Stored data

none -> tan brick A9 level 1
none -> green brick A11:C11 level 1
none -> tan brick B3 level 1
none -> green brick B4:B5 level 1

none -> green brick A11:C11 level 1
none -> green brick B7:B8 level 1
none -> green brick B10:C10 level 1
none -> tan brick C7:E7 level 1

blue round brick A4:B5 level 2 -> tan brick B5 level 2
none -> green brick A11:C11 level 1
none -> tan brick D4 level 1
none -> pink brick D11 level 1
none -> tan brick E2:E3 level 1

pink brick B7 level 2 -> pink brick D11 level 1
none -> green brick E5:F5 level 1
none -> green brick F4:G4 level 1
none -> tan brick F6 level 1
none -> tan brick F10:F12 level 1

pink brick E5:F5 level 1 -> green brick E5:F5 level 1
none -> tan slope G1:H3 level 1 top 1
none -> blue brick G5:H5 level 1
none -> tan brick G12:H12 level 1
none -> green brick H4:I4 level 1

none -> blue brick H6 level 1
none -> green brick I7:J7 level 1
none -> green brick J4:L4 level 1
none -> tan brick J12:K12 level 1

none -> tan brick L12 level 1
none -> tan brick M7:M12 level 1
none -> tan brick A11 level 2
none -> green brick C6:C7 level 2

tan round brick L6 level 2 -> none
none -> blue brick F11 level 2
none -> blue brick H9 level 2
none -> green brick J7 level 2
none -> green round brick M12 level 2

• [WHAT TO DO]:
The expected output is the run of lines from the one holding "none -> tan brick G12:H12 level 1" to the last line of the entries above, each reproduced character for character.

• [COMPLETED EXERCISE]:
none -> tan brick G12:H12 level 1
none -> green brick H4:I4 level 1

none -> blue brick H6 level 1
none -> green brick I7:J7 level 1
none -> green brick J4:L4 level 1
none -> tan brick J12:K12 level 1

none -> tan brick L12 level 1
none -> tan brick M7:M12 level 1
none -> tan brick A11 level 2
none -> green brick C6:C7 level 2

tan round brick L6 level 2 -> none
none -> blue brick F11 level 2
none -> blue brick H9 level 2
none -> green brick J7 level 2
none -> green round brick M12 level 2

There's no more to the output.